* Your task
From the first line to the last, copy the listing exactly and omit the images.

* Data for analysis
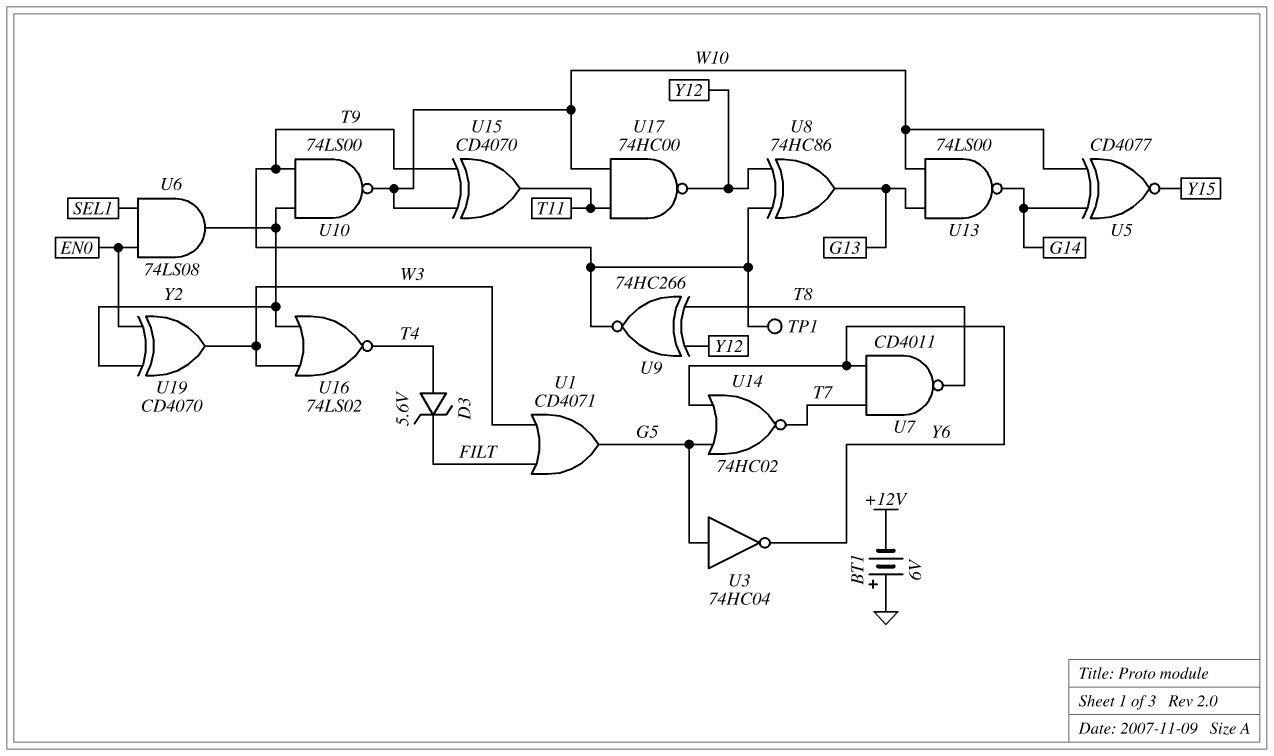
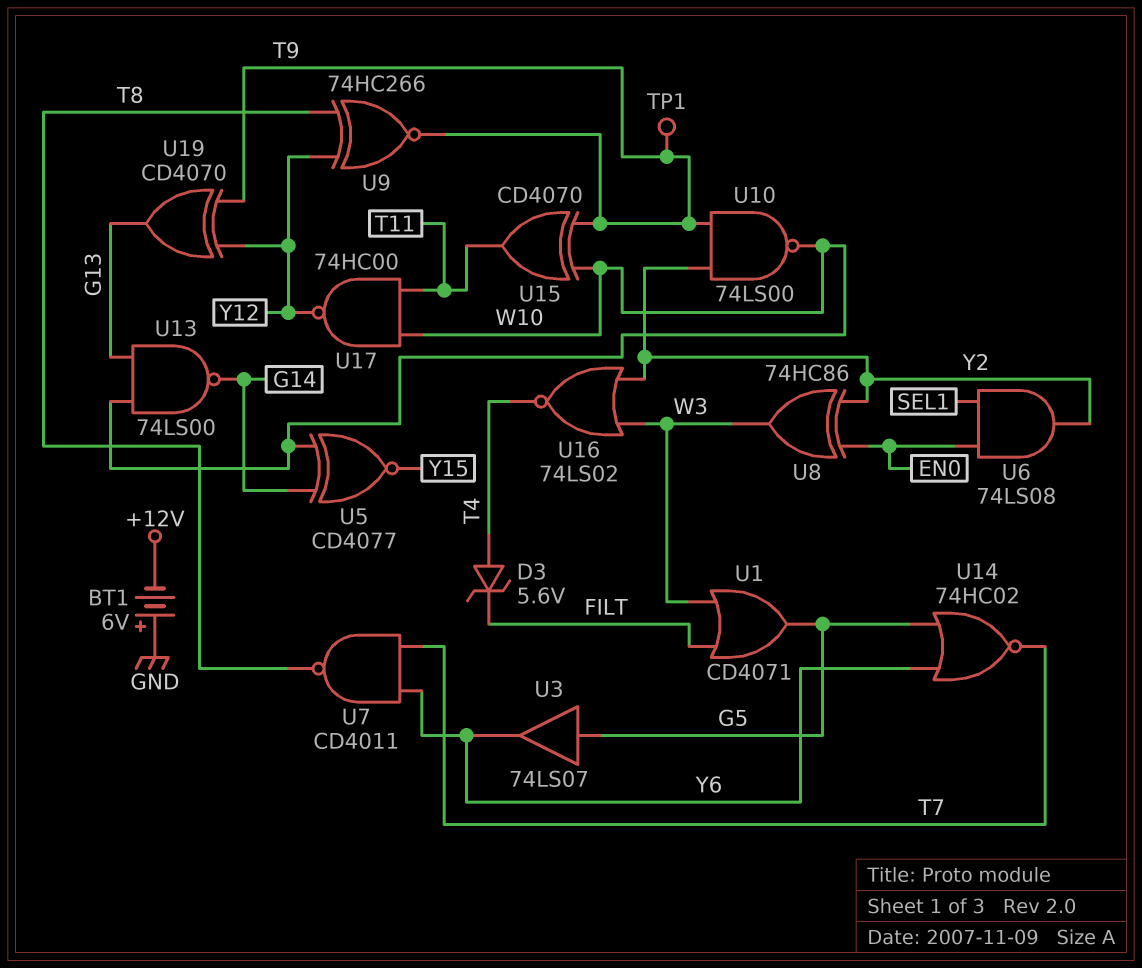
U3: NOT 74HC04 (in G5, out Y6) -> buffer 74LS07 (in G5, out Y6)
U8: XOR 74HC86 (in T9, in Y12, out G13) -> XOR 74HC86 (in EN0, in Y2, out W3)
U19: XOR CD4070 (in EN0, in Y2, out W3) -> XOR CD4070 (in T9, in Y12, out G13)

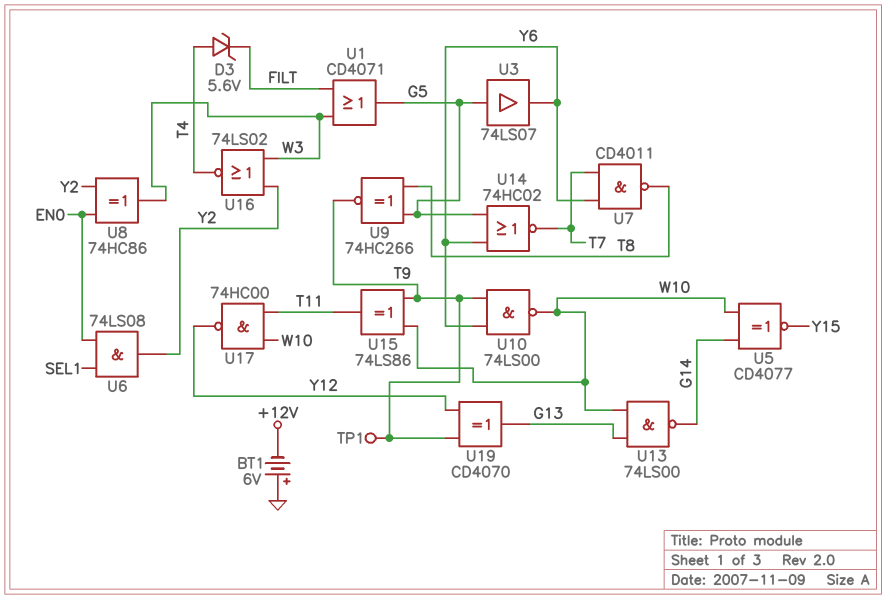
U9: XNOR 74HC266 (in T8, in Y12, out T9) -> XNOR 74HC266 (in G5, in T8, out T9)
U10: NAND 74LS00 (in T9, in Y2, out W10) -> NAND 74LS00 (in T9, in Y6, out W10)
U15: XOR CD4070 (in T9, in W10, out T11) -> XOR 74LS86 (in T9, in W10, out T11)

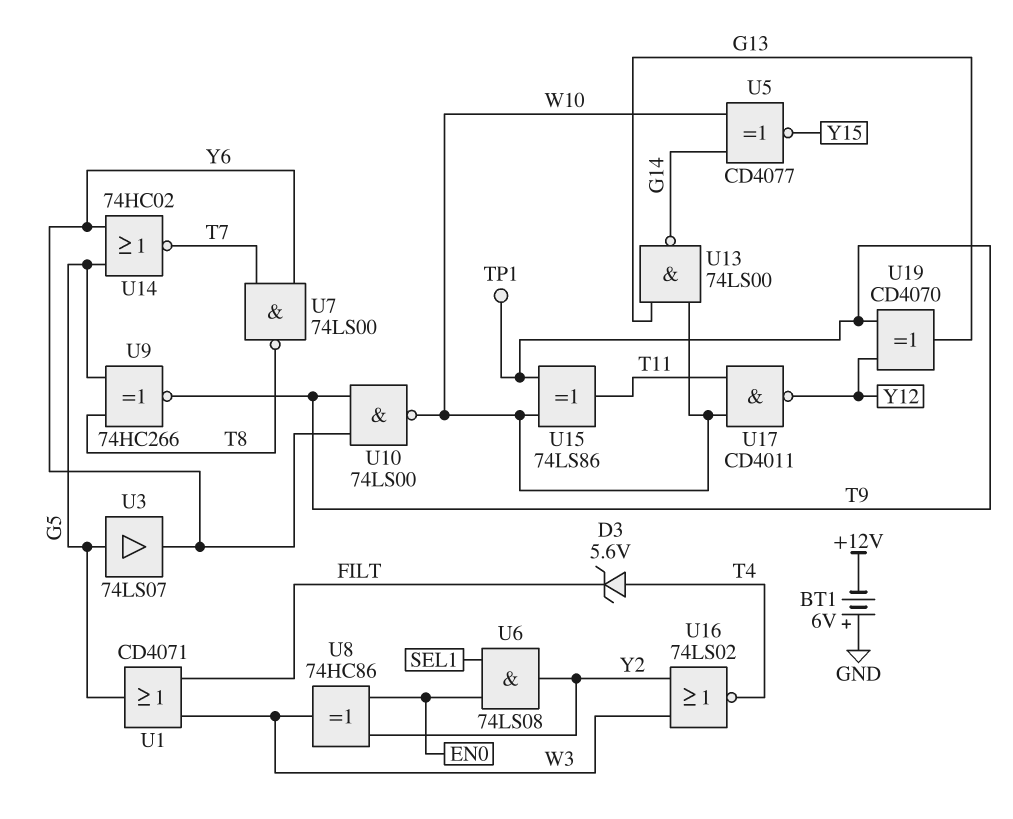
U7: NAND CD4011 (in T7, in Y6, out T8) -> NAND 74LS00 (in T7, in Y6, out T8)
U17: NAND 74HC00 (in T11, in W10, out Y12) -> NAND CD4011 (in T11, in W10, out Y12)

* Solution below
U3: NOT 74HC04 (in G5, out Y6) -> buffer 74LS07 (in G5, out Y6)
U8: XOR 74HC86 (in T9, in Y12, out G13) -> XOR 74HC86 (in EN0, in Y2, out W3)
U19: XOR CD4070 (in EN0, in Y2, out W3) -> XOR CD4070 (in T9, in Y12, out G13)

U9: XNOR 74HC266 (in T8, in Y12, out T9) -> XNOR 74HC266 (in G5, in T8, out T9)
U10: NAND 74LS00 (in T9, in Y2, out W10) -> NAND 74LS00 (in T9, in Y6, out W10)
U15: XOR CD4070 (in T9, in W10, out T11) -> XOR 74LS86 (in T9, in W10, out T11)

U7: NAND CD4011 (in T7, in Y6, out T8) -> NAND 74LS00 (in T7, in Y6, out T8)
U17: NAND 74HC00 (in T11, in W10, out Y12) -> NAND CD4011 (in T11, in W10, out Y12)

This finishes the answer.